- [Task prompt] Set the whole listing down again without deviation.

- [Information]
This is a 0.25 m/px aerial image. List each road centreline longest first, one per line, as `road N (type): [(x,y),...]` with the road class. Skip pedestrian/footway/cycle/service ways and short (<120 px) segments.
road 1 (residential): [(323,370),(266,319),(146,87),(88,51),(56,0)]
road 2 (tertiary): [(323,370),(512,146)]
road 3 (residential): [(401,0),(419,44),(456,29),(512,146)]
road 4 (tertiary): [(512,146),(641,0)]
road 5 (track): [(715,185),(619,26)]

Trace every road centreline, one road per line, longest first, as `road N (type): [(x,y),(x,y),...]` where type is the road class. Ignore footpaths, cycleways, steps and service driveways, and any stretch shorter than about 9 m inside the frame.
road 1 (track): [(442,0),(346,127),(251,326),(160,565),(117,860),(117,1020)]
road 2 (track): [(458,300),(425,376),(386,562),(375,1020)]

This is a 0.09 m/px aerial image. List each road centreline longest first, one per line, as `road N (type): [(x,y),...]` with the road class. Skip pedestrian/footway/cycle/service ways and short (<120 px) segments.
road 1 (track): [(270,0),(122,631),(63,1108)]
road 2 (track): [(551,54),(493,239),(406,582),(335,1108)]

- [Written answer]
This is a 0.25 m/px aerial image. List each road centreline longest first, one per line, as `road N (type): [(x,y),...]` with the road class. Skip pedestrian/footway/cycle/service ways and short (<120 px) segments.
road 1 (residential): [(323,370),(266,319),(146,87),(88,51),(56,0)]
road 2 (tertiary): [(323,370),(512,146)]
road 3 (residential): [(401,0),(419,44),(456,29),(512,146)]
road 4 (tertiary): [(512,146),(641,0)]
road 5 (track): [(715,185),(619,26)]

Trace every road centreline, one road per line, longest first, as `road N (type): [(x,y),(x,y),...]` where type is the road class. Ignore footpaths, cycleways, steps and service driveways, and any stretch shorter than about 9 m inside the frame.
road 1 (track): [(442,0),(346,127),(251,326),(160,565),(117,860),(117,1020)]
road 2 (track): [(458,300),(425,376),(386,562),(375,1020)]

This is a 0.09 m/px aerial image. List each road centreline longest first, one per line, as `road N (type): [(x,y),...]` with the road class. Skip pedestrian/footway/cycle/service ways and short (<120 px) segments.
road 1 (track): [(270,0),(122,631),(63,1108)]
road 2 (track): [(551,54),(493,239),(406,582),(335,1108)]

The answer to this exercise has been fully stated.